Object state comparisons:
------------------------------------------------------------------------

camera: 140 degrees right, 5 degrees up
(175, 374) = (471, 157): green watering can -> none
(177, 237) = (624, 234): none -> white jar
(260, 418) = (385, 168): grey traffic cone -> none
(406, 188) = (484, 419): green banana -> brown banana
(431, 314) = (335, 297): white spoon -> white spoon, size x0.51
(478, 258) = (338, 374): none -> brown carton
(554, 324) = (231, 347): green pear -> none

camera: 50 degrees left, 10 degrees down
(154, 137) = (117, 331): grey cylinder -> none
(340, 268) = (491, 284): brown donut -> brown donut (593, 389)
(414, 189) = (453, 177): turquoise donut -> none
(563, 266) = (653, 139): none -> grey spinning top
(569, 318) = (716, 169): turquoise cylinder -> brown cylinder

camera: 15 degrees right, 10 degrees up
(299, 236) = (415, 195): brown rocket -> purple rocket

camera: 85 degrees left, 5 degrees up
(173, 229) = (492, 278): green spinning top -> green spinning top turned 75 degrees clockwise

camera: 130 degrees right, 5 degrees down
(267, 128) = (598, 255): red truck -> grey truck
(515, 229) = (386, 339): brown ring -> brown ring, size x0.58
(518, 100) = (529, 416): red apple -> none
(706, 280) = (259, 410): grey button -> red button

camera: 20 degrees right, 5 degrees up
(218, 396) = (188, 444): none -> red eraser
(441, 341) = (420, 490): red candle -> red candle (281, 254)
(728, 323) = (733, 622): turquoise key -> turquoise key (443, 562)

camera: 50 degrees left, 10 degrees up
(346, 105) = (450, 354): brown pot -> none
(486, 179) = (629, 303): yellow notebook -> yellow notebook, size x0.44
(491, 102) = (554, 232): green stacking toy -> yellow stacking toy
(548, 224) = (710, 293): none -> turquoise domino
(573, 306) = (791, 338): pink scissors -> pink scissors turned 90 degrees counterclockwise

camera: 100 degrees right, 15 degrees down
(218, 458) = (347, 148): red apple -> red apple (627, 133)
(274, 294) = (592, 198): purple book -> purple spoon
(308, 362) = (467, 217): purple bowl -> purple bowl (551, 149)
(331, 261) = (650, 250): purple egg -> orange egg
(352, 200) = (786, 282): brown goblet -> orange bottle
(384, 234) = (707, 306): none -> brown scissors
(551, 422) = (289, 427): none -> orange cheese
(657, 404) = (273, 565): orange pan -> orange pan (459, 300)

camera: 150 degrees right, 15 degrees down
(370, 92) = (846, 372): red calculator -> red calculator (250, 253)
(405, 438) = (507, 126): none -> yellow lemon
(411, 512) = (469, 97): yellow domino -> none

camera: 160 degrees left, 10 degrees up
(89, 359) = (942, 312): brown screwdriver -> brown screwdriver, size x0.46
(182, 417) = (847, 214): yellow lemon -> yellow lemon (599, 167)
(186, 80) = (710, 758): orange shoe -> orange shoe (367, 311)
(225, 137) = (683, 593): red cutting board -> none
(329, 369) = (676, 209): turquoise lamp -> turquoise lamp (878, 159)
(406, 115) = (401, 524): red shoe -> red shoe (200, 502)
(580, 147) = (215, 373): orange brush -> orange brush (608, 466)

------------------------------------------------------------------------

**Work instructions**
What you hand back must match the records above exactly.

**Answer section**
camera: 140 degrees right, 5 degrees up
(175, 374) = (471, 157): green watering can -> none
(177, 237) = (624, 234): none -> white jar
(260, 418) = (385, 168): grey traffic cone -> none
(406, 188) = (484, 419): green banana -> brown banana
(431, 314) = (335, 297): white spoon -> white spoon, size x0.51
(478, 258) = (338, 374): none -> brown carton
(554, 324) = (231, 347): green pear -> none

camera: 50 degrees left, 10 degrees down
(154, 137) = (117, 331): grey cylinder -> none
(340, 268) = (491, 284): brown donut -> brown donut (593, 389)
(414, 189) = (453, 177): turquoise donut -> none
(563, 266) = (653, 139): none -> grey spinning top
(569, 318) = (716, 169): turquoise cylinder -> brown cylinder

camera: 15 degrees right, 10 degrees up
(299, 236) = (415, 195): brown rocket -> purple rocket

camera: 85 degrees left, 5 degrees up
(173, 229) = (492, 278): green spinning top -> green spinning top turned 75 degrees clockwise

camera: 130 degrees right, 5 degrees down
(267, 128) = (598, 255): red truck -> grey truck
(515, 229) = (386, 339): brown ring -> brown ring, size x0.58
(518, 100) = (529, 416): red apple -> none
(706, 280) = (259, 410): grey button -> red button

camera: 20 degrees right, 5 degrees up
(218, 396) = (188, 444): none -> red eraser
(441, 341) = (420, 490): red candle -> red candle (281, 254)
(728, 323) = (733, 622): turquoise key -> turquoise key (443, 562)

camera: 50 degrees left, 10 degrees up
(346, 105) = (450, 354): brown pot -> none
(486, 179) = (629, 303): yellow notebook -> yellow notebook, size x0.44
(491, 102) = (554, 232): green stacking toy -> yellow stacking toy
(548, 224) = (710, 293): none -> turquoise domino
(573, 306) = (791, 338): pink scissors -> pink scissors turned 90 degrees counterclockwise

camera: 100 degrees right, 15 degrees down
(218, 458) = (347, 148): red apple -> red apple (627, 133)
(274, 294) = (592, 198): purple book -> purple spoon
(308, 362) = (467, 217): purple bowl -> purple bowl (551, 149)
(331, 261) = (650, 250): purple egg -> orange egg
(352, 200) = (786, 282): brown goblet -> orange bottle
(384, 234) = (707, 306): none -> brown scissors
(551, 422) = (289, 427): none -> orange cheese
(657, 404) = (273, 565): orange pan -> orange pan (459, 300)

camera: 150 degrees right, 15 degrees down
(370, 92) = (846, 372): red calculator -> red calculator (250, 253)
(405, 438) = (507, 126): none -> yellow lemon
(411, 512) = (469, 97): yellow domino -> none

camera: 160 degrees left, 10 degrees up
(89, 359) = (942, 312): brown screwdriver -> brown screwdriver, size x0.46
(182, 417) = (847, 214): yellow lemon -> yellow lemon (599, 167)
(186, 80) = (710, 758): orange shoe -> orange shoe (367, 311)
(225, 137) = (683, 593): red cutting board -> none
(329, 369) = (676, 209): turquoise lamp -> turquoise lamp (878, 159)
(406, 115) = (401, 524): red shoe -> red shoe (200, 502)
(580, 147) = (215, 373): orange brush -> orange brush (608, 466)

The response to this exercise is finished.